# SOURCE DATA:

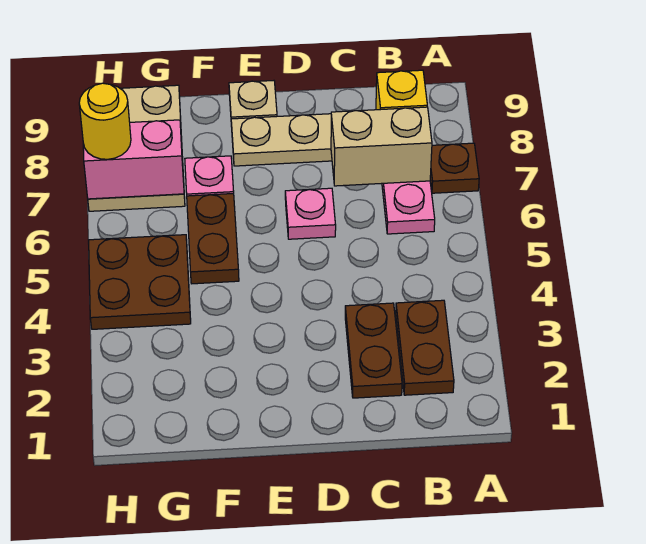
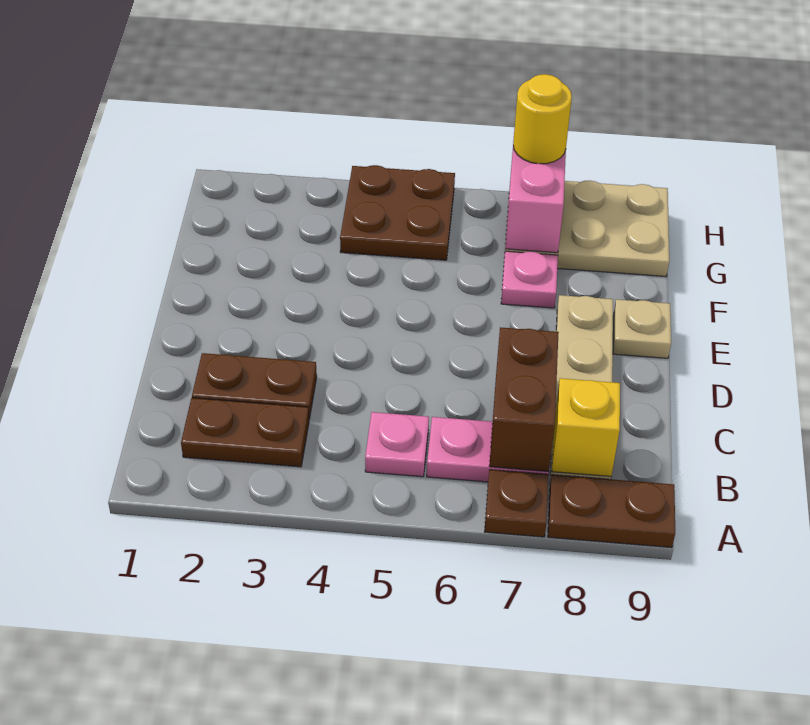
tan brick B7:C7 level 2 -> brown brick B7:C7 level 2
pink plate D6 level 1 -> pink plate B5 level 1
brown plate F5:F6 level 1 -> brown plate A8:A9 level 1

# TASK TO COMPLETE:
The line containing "pink plate D6" and each line after it through the end of the listing above must be printed exactly, with nothing added.

# TASK RESPONSE:
pink plate D6 level 1 -> pink plate B5 level 1
brown plate F5:F6 level 1 -> brown plate A8:A9 level 1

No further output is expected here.